** Opening DATASET EXCERPTS block **

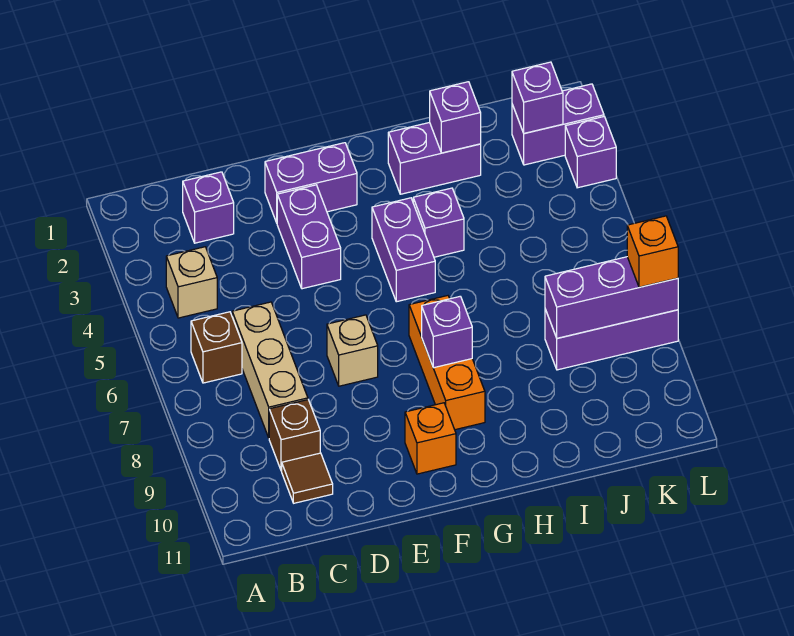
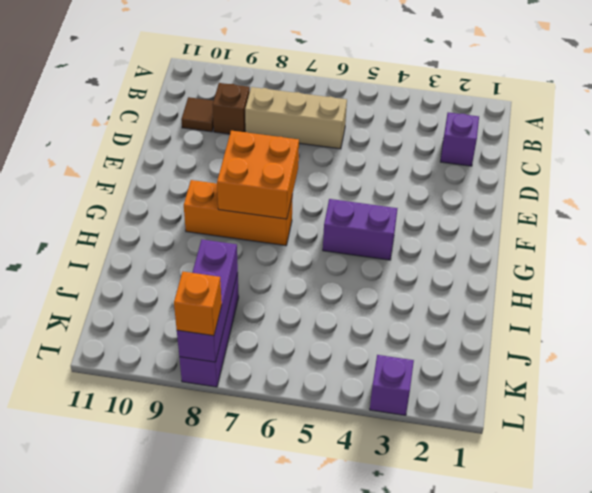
orange brick F7:G8 level 2 -> purple brick G8 level 2
none -> tan brick B4 level 1
none -> brown brick B6 level 1
none -> purple brick E2:F2 level 1

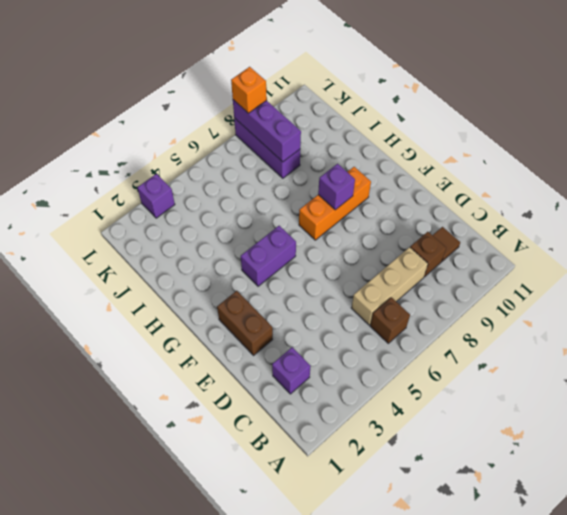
brown brick E2:F2 level 1 -> purple brick E2:F2 level 1
none -> tan brick B4 level 1
none -> purple brick E3:E4 level 1
none -> tan brick E7 level 1

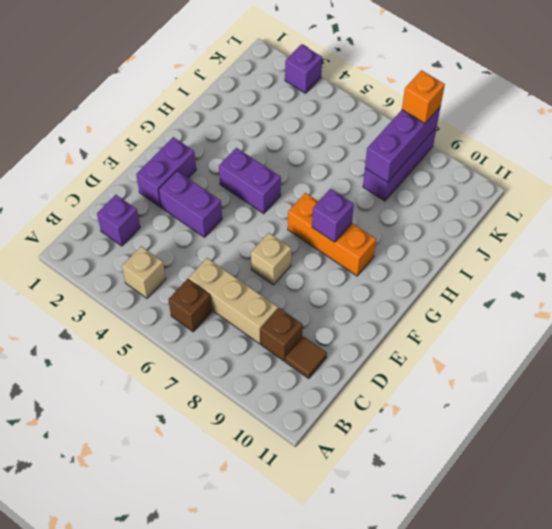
none -> orange brick F10 level 1
none -> purple brick H2:I2 level 1
none -> purple brick H4 level 1

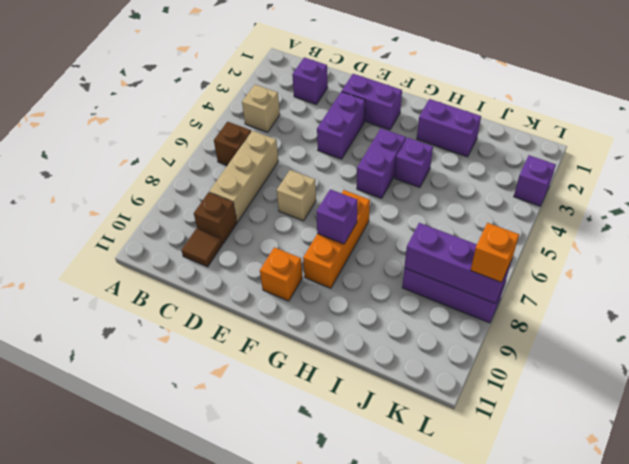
none -> purple brick K2:L2 level 1
none -> purple brick I2 level 2
none -> purple brick K2 level 2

** Closing DATASET EXCERPTS block **

• PROBLEM
The lines from the one containing "none -> purple brick E3:E4 level 1" through the last line of the entries are to be copied exactly, both ends included, and the pictures are to be omitted.

• RESPONSE BOX
none -> purple brick E3:E4 level 1
none -> tan brick E7 level 1

none -> orange brick F10 level 1
none -> purple brick H2:I2 level 1
none -> purple brick H4 level 1

none -> purple brick K2:L2 level 1
none -> purple brick I2 level 2
none -> purple brick K2 level 2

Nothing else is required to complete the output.